Retype each entry exactly as written, and keep the pictures out of the copy.

Given information: Begin

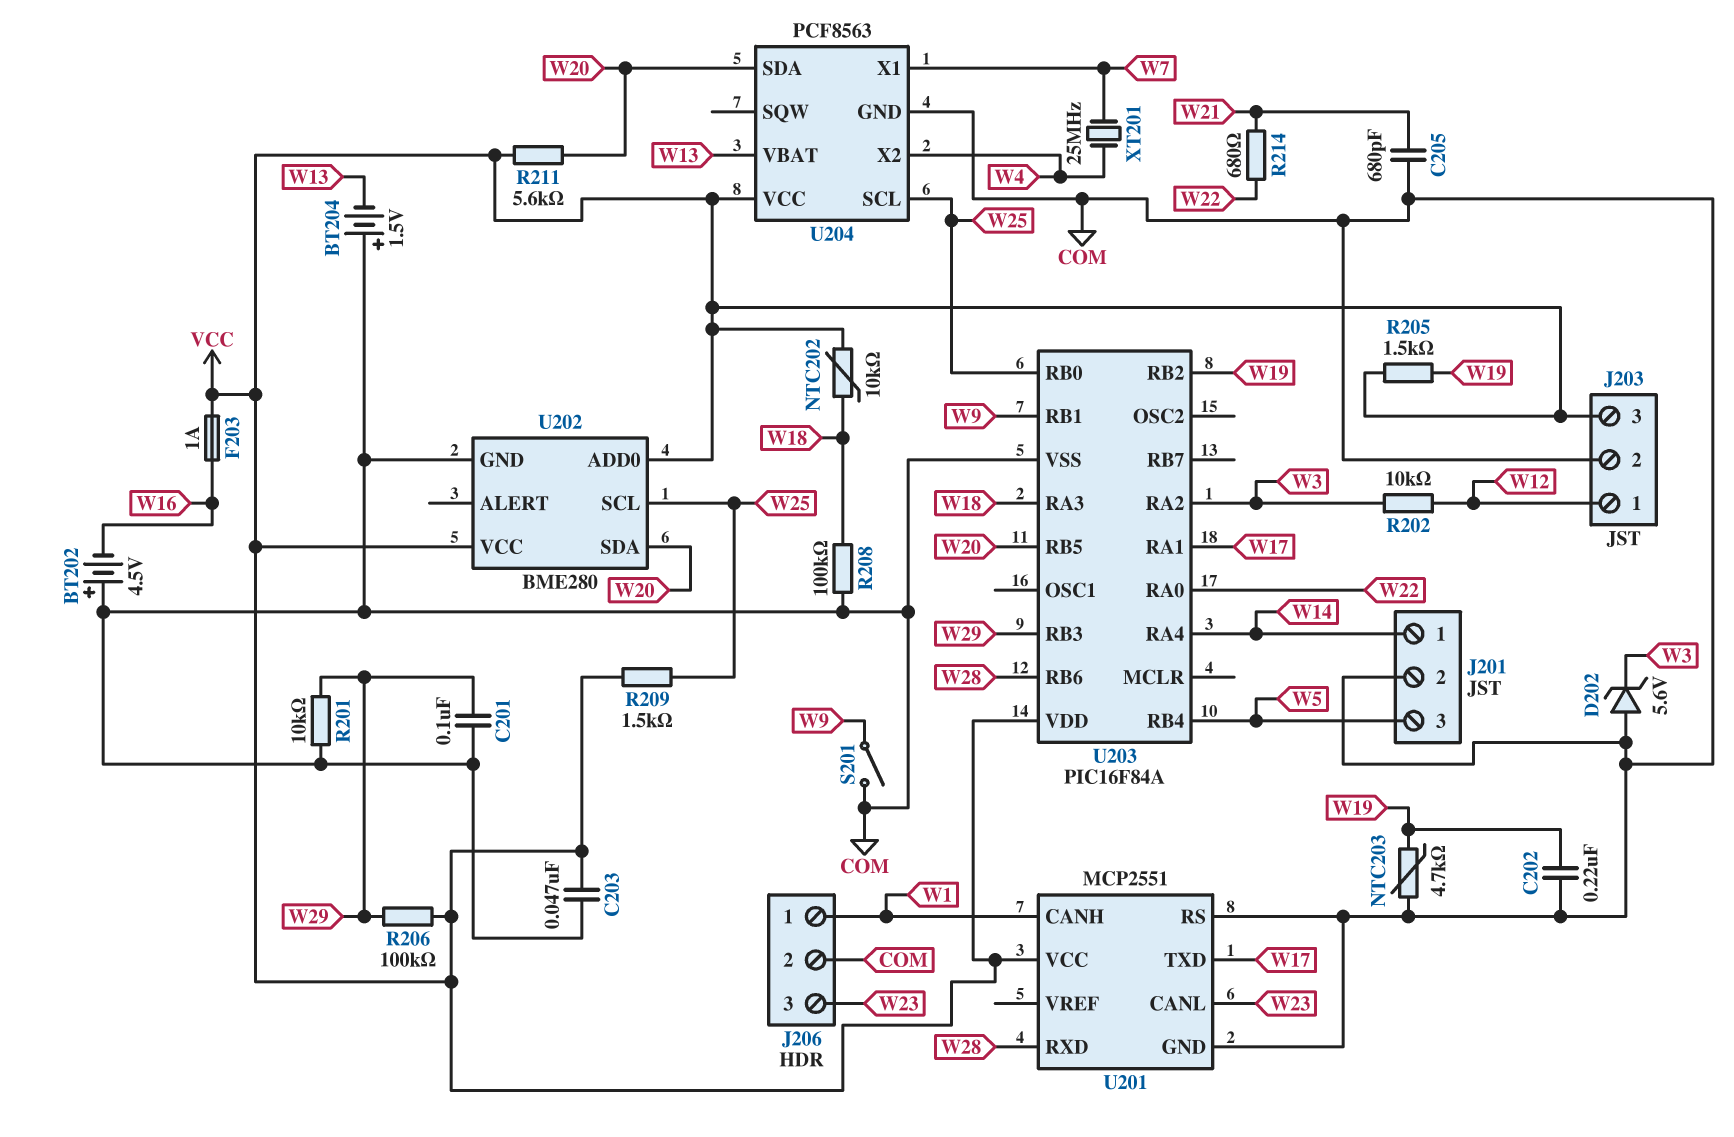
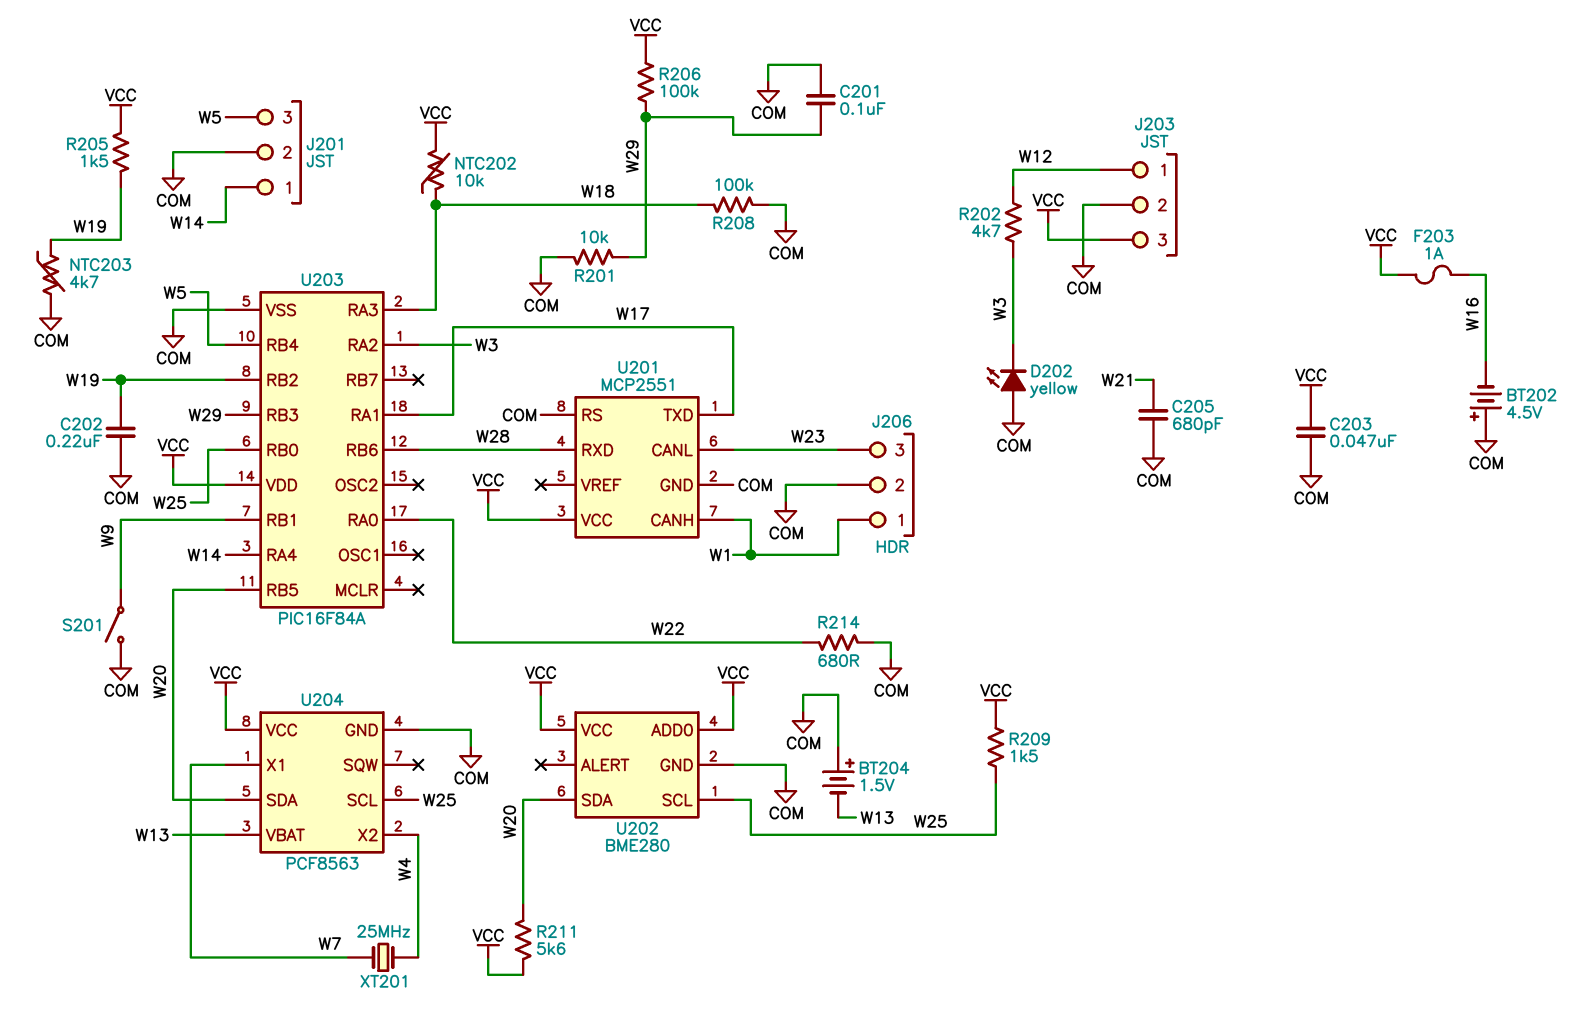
D202: zener 5.6V (A COM, K W3) -> LED yellow (A COM, K W3)
R202: 10k (W3, W12) -> 4.7k (W3, W12)
R214: 680 (W21, W22) -> 680 (COM, W22)

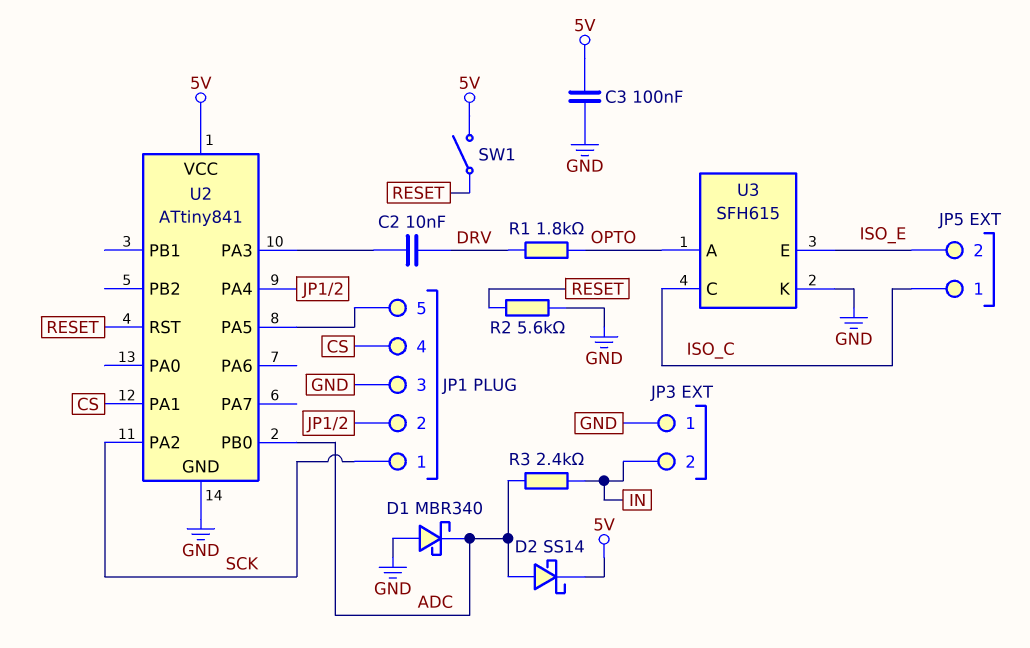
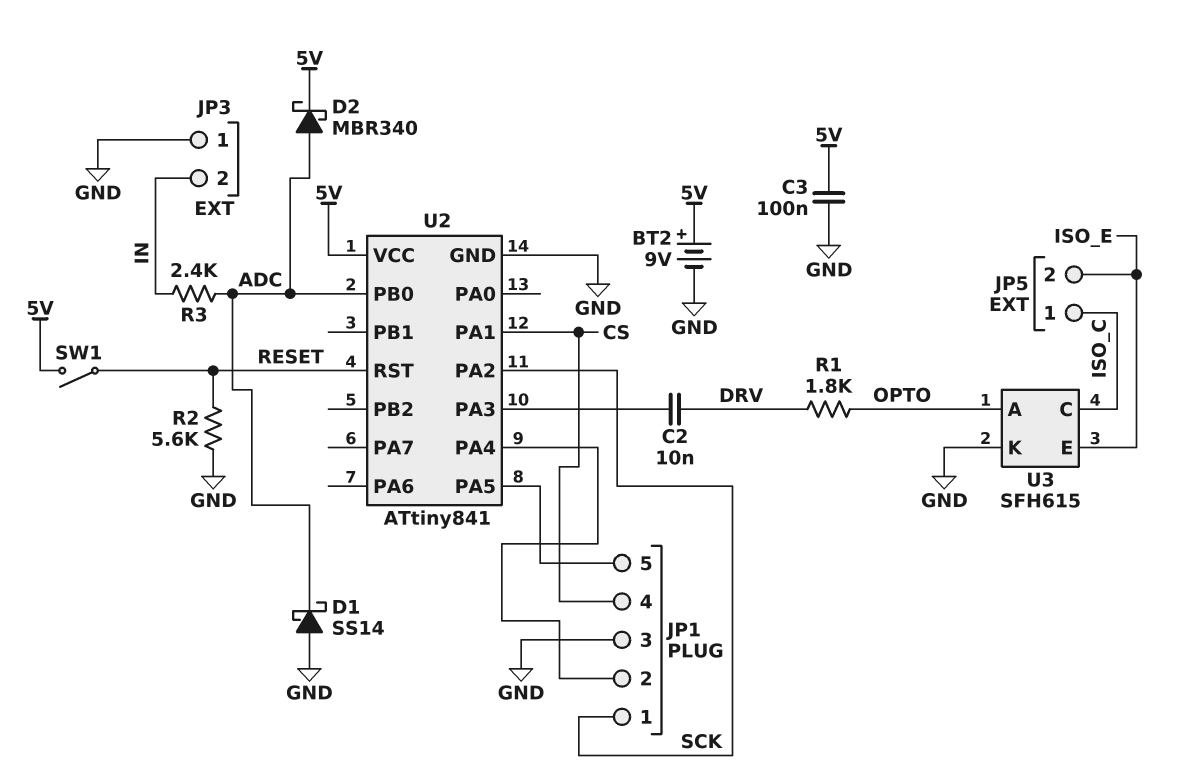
BT2: none -> 9V (plus 5V, minus GND)
D1: schottky MBR340 (A GND, K ADC) -> schottky SS14 (A GND, K ADC)
D2: schottky SS14 (A ADC, K 5V) -> schottky MBR340 (A ADC, K 5V)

Given information: End

_Solution to this task_
D202: zener 5.6V (A COM, K W3) -> LED yellow (A COM, K W3)
R202: 10k (W3, W12) -> 4.7k (W3, W12)
R214: 680 (W21, W22) -> 680 (COM, W22)

BT2: none -> 9V (plus 5V, minus GND)
D1: schottky MBR340 (A GND, K ADC) -> schottky SS14 (A GND, K ADC)
D2: schottky SS14 (A ADC, K 5V) -> schottky MBR340 (A ADC, K 5V)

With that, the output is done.